## Collected data

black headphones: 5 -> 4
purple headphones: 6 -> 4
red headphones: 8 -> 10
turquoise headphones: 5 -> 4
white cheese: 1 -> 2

## PROMPT
Select every line of the records holding the string "headphones".

## WRITTEN ANSWER
black headphones: 5 -> 4
purple headphones: 6 -> 4
red headphones: 8 -> 10
turquoise headphones: 5 -> 4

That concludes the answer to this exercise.